**What to work on:**
Needed from the data below: every line from the one with "second_place: [592, 438]" up to and including the one with "first_place: [526, 296]", repeated exactly and with nothing else.

Object transformation records:
-- Opening Marker --

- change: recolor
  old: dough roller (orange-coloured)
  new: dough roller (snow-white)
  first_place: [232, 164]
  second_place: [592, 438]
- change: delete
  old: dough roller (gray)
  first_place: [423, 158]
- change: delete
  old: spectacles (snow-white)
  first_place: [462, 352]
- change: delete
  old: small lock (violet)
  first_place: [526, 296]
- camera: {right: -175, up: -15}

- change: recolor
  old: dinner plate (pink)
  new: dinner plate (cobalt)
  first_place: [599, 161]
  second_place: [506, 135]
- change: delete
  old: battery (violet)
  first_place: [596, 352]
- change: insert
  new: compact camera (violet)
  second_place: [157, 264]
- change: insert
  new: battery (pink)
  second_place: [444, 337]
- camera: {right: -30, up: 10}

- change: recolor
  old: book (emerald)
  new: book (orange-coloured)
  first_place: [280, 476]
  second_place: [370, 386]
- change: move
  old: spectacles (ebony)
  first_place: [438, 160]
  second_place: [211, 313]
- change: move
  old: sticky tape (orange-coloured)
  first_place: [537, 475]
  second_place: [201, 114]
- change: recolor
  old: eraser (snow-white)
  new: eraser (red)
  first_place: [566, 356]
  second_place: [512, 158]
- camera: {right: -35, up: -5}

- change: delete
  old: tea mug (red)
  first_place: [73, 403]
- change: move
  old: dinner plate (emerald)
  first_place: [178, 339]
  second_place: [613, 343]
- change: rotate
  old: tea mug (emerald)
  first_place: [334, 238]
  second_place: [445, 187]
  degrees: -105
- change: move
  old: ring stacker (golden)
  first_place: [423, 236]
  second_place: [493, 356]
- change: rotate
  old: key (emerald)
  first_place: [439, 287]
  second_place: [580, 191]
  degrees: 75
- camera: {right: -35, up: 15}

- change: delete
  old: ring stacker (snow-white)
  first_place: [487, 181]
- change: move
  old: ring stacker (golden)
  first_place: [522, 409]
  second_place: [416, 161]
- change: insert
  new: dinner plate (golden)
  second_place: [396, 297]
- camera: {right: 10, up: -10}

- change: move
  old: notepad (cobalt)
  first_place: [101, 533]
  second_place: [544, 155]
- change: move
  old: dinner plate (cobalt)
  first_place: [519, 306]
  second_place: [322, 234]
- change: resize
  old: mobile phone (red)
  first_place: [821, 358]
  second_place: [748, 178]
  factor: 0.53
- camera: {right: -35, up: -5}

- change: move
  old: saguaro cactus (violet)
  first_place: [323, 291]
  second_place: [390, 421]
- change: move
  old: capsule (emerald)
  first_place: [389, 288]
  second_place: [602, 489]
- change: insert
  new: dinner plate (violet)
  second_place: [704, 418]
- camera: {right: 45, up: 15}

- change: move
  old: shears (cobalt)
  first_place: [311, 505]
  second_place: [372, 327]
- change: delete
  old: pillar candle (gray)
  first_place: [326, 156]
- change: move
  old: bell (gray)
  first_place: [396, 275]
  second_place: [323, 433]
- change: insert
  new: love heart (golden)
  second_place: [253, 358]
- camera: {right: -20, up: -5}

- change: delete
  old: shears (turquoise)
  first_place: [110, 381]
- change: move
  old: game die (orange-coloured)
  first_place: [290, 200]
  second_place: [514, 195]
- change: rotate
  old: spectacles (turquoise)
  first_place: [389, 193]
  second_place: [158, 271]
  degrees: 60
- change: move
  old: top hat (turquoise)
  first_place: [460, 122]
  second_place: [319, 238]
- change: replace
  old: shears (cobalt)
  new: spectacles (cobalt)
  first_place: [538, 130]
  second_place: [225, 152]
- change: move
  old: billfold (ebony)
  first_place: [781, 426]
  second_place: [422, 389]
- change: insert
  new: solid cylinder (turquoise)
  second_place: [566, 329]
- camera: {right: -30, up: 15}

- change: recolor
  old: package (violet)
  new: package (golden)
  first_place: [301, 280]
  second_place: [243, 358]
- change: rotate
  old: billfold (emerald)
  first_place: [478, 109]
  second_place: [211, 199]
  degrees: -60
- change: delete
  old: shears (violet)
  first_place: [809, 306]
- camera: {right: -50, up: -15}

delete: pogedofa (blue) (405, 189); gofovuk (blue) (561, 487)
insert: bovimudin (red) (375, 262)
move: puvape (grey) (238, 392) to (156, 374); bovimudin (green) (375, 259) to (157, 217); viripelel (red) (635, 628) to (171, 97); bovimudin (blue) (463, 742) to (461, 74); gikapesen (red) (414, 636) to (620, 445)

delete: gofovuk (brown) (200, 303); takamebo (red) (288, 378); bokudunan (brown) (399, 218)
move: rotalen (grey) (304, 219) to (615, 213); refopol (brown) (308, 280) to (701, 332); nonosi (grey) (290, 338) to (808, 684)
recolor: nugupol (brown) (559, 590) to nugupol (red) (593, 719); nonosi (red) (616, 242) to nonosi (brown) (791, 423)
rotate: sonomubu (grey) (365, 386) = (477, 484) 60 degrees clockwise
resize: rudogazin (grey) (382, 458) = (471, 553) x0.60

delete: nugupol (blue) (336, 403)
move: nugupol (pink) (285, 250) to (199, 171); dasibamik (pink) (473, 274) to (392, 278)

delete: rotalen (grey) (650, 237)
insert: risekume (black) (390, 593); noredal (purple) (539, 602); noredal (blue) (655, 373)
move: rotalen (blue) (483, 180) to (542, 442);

-- Closing Marker --

**Exercise answer:**
  second_place: [592, 438]
- change: delete
  old: dough roller (gray)
  first_place: [423, 158]
- change: delete
  old: spectacles (snow-white)
  first_place: [462, 352]
- change: delete
  old: small lock (violet)
  first_place: [526, 296]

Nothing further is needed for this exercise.